Your answer must be an exact copy of the data, without any pictures.

SOURCE MATERIAL
__________
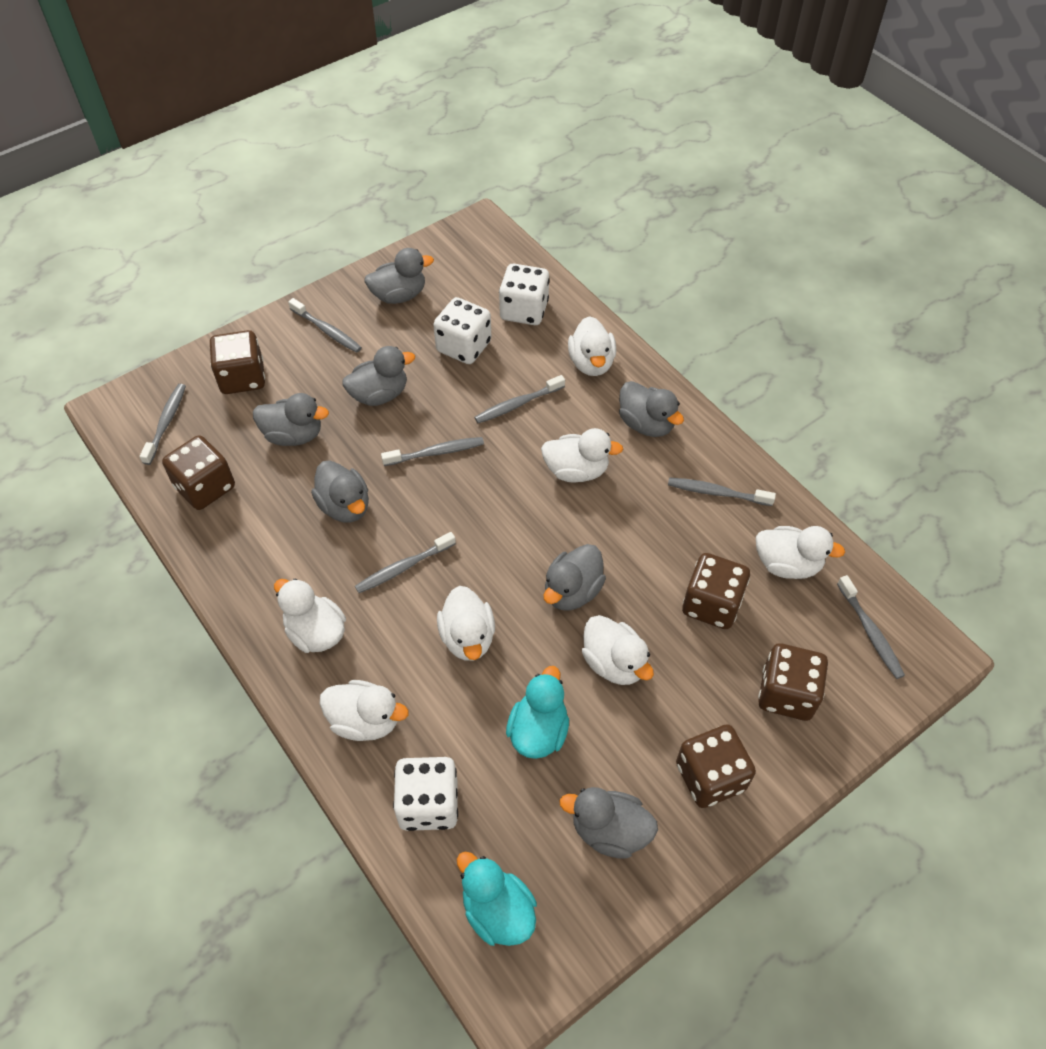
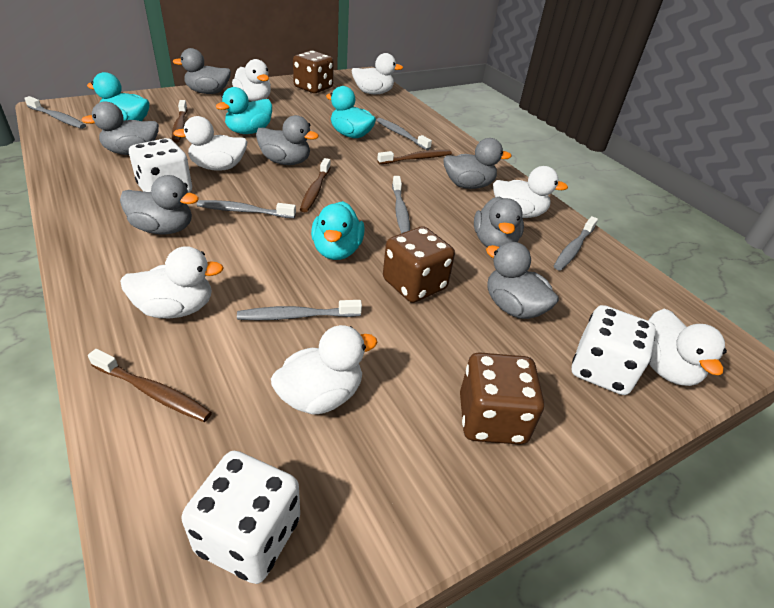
brown dice: 5 -> 3
brown toothbrush: 0 -> 4
grey toothbrush: 7 -> 6
turquoise duck: 2 -> 4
__________
ANSWER TO THIS PROBLEM
brown dice: 5 -> 3
brown toothbrush: 0 -> 4
grey toothbrush: 7 -> 6
turquoise duck: 2 -> 4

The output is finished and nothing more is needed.